• **SHORT PROBLEM**: Arrange every line of the rows below as a Markdown table with the columns No. and Line, numbering each line and skipping blank ones. Leave the pictures out of the table.

==========

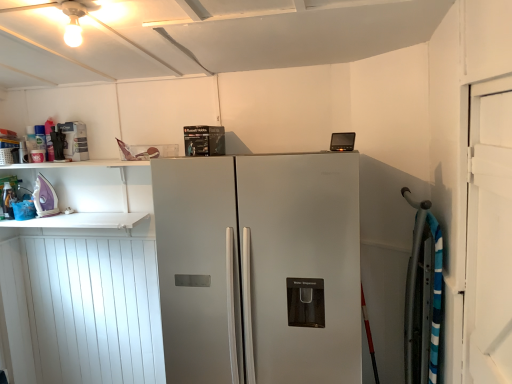
The height and width of the screenshot is (384, 512). What are the coordinates of `free space in front of purple glossy iron at left, which is the 2th appliance from top to bottom` in the screenshot? It's located at (34, 221).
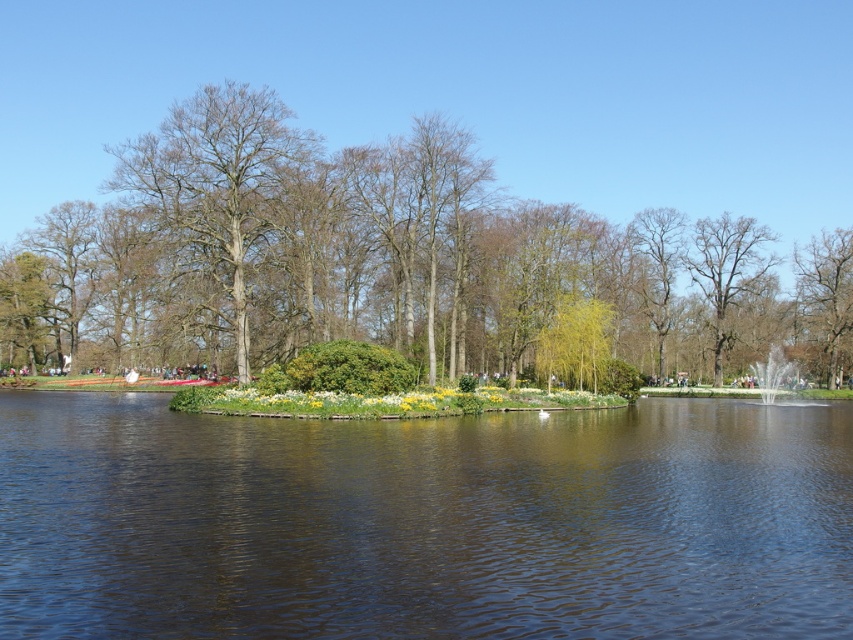
Question: Is smooth bark tree at center positioned in front of smooth bark tree at right?

Choices:
 (A) no
 (B) yes

Answer: (A)

Question: Can you confirm if bare wood tree at center is positioned to the right of smooth bark tree at center?

Choices:
 (A) yes
 (B) no

Answer: (B)

Question: Which object is positioned farthest from the smooth bark tree at center?

Choices:
 (A) green leafy tree at center
 (B) clear water at center

Answer: (B)

Question: Does green leafy tree at center have a lesser width compared to bare wood tree at center?

Choices:
 (A) yes
 (B) no

Answer: (B)

Question: Which point is closer to the camera?

Choices:
 (A) clear water at center
 (B) smooth bark tree at right

Answer: (A)

Question: Which point appears farthest from the camera in this image?

Choices:
 (A) (x=184, y=173)
 (B) (x=260, y=584)

Answer: (A)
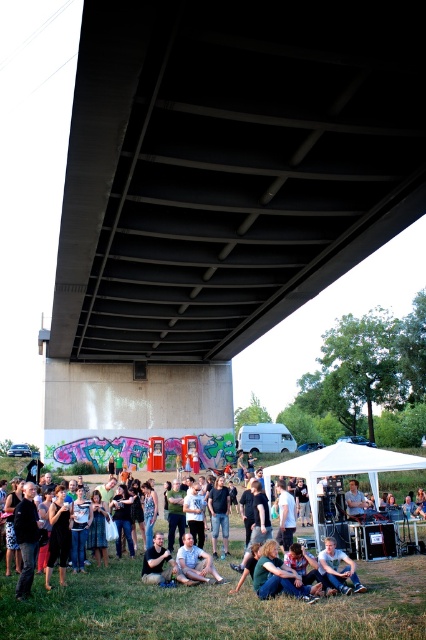
Question: Which object is closer to the camera taking this photo?

Choices:
 (A) denim jeans at lower center
 (B) green fabric shirt at lower center
 (C) dark gray shirt at center
 (D) light brown leather jacket at center

Answer: (C)

Question: Can you confirm if white fabric tent at center is bigger than denim shorts at lower center?

Choices:
 (A) yes
 (B) no

Answer: (A)

Question: Does green grass at lower center appear on the left side of light brown leather jacket at center?

Choices:
 (A) yes
 (B) no

Answer: (A)

Question: Which object is farther from the camera taking this photo?

Choices:
 (A) denim jeans at lower center
 (B) denim shorts at lower center
 (C) green fabric shirt at lower center
 (D) white fabric tent at center

Answer: (D)

Question: Which of the following is the closest to the observer?

Choices:
 (A) (348, 500)
 (B) (317, 480)

Answer: (A)

Question: Considering the relative positions of concrete at center and white fabric tent at center in the image provided, where is concrete at center located with respect to white fabric tent at center?

Choices:
 (A) above
 (B) below

Answer: (A)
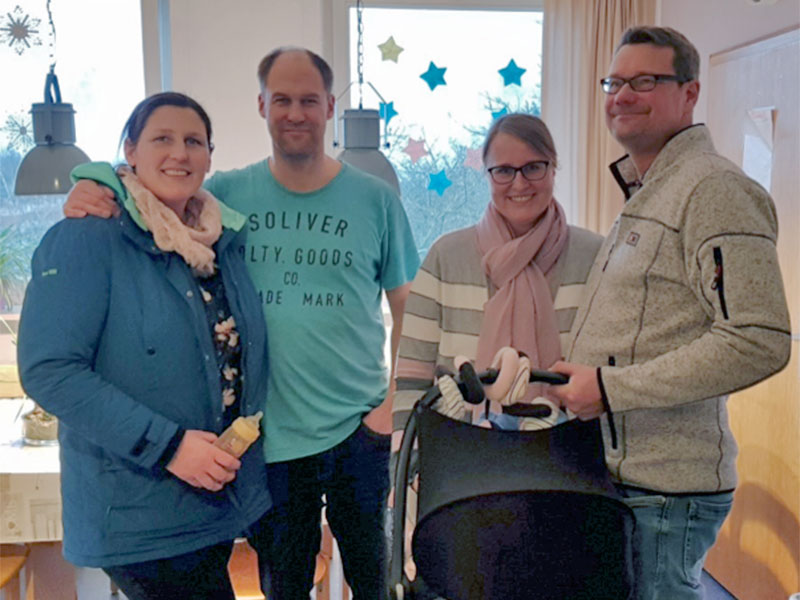
Locate an element on the screen. blue star cutout on window is located at coordinates (434, 183), (392, 110), (434, 80), (508, 73), (500, 111).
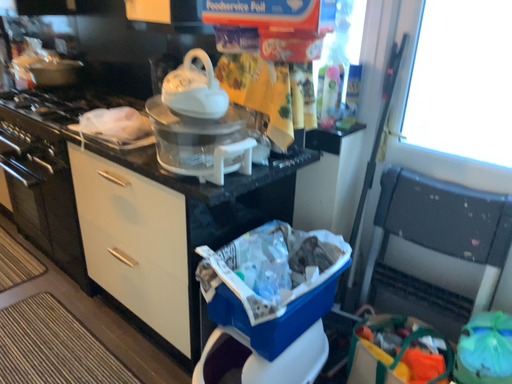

==========

• **CORRECT ANSWER**:
| No. | Line |
|---|---|
| 1 | The height and width of the screenshot is (384, 512). What are the coordinates of `free space in front of purple glossy iron at left, which is the 2th appliance from top to bottom` in the screenshot? It's located at (34, 221). |
| 2 | Question: Is smooth bark tree at center positioned in front of smooth bark tree at right? |
| 3 | Choices: |
| 4 |  (A) no |
| 5 |  (B) yes |
| 6 | Answer: (A) |
| 7 | Question: Can you confirm if bare wood tree at center is positioned to the right of smooth bark tree at center? |
| 8 | Choices: |
| 9 |  (A) yes |
| 10 |  (B) no |
| 11 | Answer: (B) |
| 12 | Question: Which object is positioned farthest from the smooth bark tree at center? |
| 13 | Choices: |
| 14 |  (A) green leafy tree at center |
| 15 |  (B) clear water at center |
| 16 | Answer: (B) |
| 17 | Question: Does green leafy tree at center have a lesser width compared to bare wood tree at center? |
| 18 | Choices: |
| 19 |  (A) yes |
| 20 |  (B) no |
| 21 | Answer: (B) |
| 22 | Question: Which point is closer to the camera? |
| 23 | Choices: |
| 24 |  (A) clear water at center |
| 25 |  (B) smooth bark tree at right |
| 26 | Answer: (A) |
| 27 | Question: Which point appears farthest from the camera in this image? |
| 28 | Choices: |
| 29 |  (A) (x=184, y=173) |
| 30 |  (B) (x=260, y=584) |
| 31 | Answer: (A) |
| 32 | Question: Which object is closer to the camera taking this photo? |
| 33 | Choices: |
| 34 |  (A) denim jeans at lower center |
| 35 |  (B) green fabric shirt at lower center |
| 36 |  (C) dark gray shirt at center |
| 37 |  (D) light brown leather jacket at center |
| 38 | Answer: (C) |
| 39 | Question: Can you confirm if white fabric tent at center is bigger than denim shorts at lower center? |
| 40 | Choices: |
| 41 |  (A) yes |
| 42 |  (B) no |
| 43 | Answer: (A) |
| 44 | Question: Does green grass at lower center appear on the left side of light brown leather jacket at center? |
| 45 | Choices: |
| 46 |  (A) yes |
| 47 |  (B) no |
| 48 | Answer: (A) |
| 49 | Question: Which object is farther from the camera taking this photo? |
| 50 | Choices: |
| 51 |  (A) denim jeans at lower center |
| 52 |  (B) denim shorts at lower center |
| 53 |  (C) green fabric shirt at lower center |
| 54 |  (D) white fabric tent at center |
| 55 | Answer: (D) |
| 56 | Question: Which of the following is the closest to the observer? |
| 57 | Choices: |
| 58 |  (A) (348, 500) |
| 59 |  (B) (317, 480) |
| 60 | Answer: (A) |
| 61 | Question: Considering the relative positions of concrete at center and white fabric tent at center in the image provided, where is concrete at center located with respect to white fabric tent at center? |
| 62 | Choices: |
| 63 |  (A) above |
| 64 |  (B) below |
| 65 | Answer: (A) |
| 66 | Locate an element on the screen. blue star cutout on window is located at coordinates (434, 183), (392, 110), (434, 80), (508, 73), (500, 111). |